--- START ---

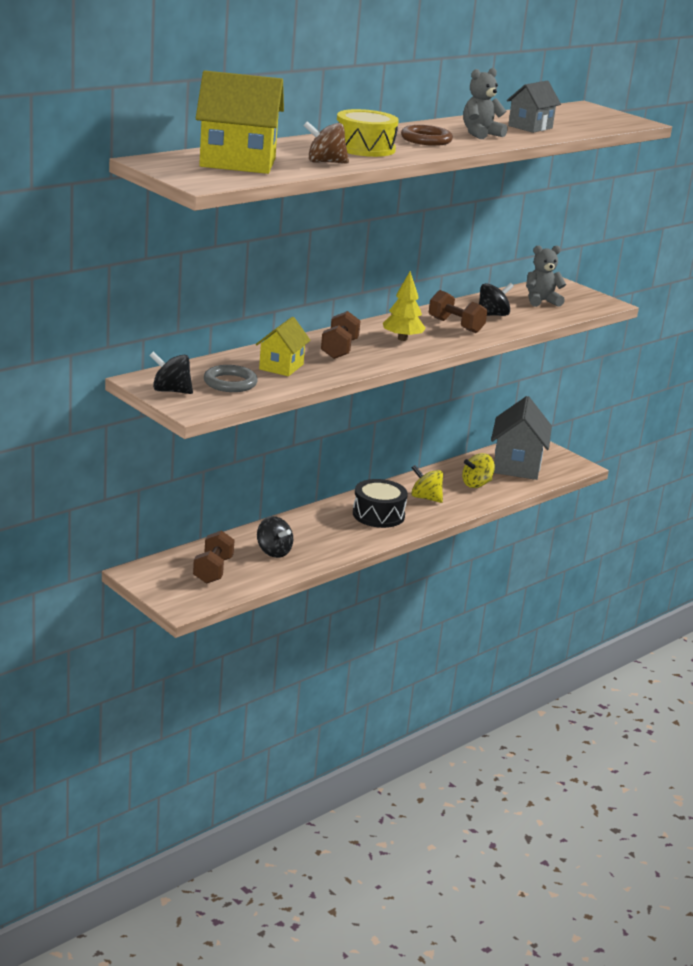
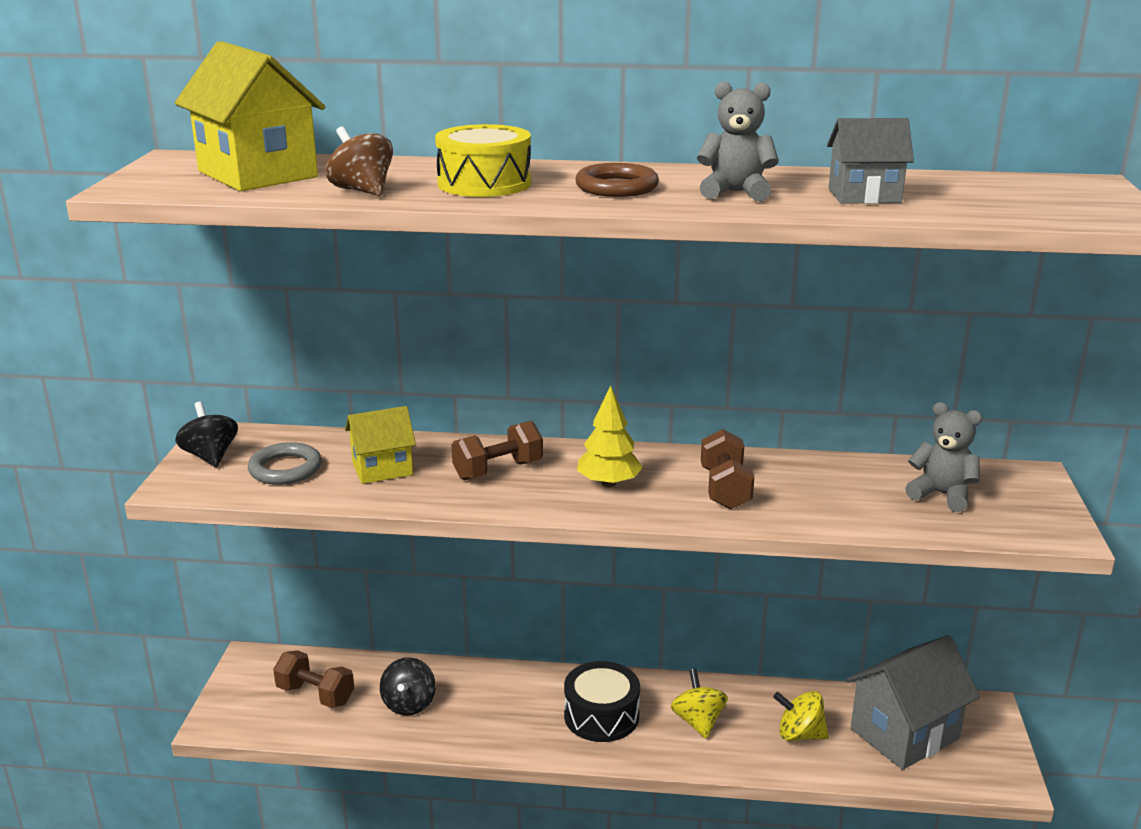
camera: 50 degrees right, 0 degrees up
(213, 570) = (315, 695): brown dumbbell -> brown dumbbell turned 60 degrees clockwise
(492, 315) = (814, 491): black spinning top -> none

--- END ---

Task goal => Using the listing above, say how many of its lines contain the string "degrees", giving nothing but the figure.

Response => 2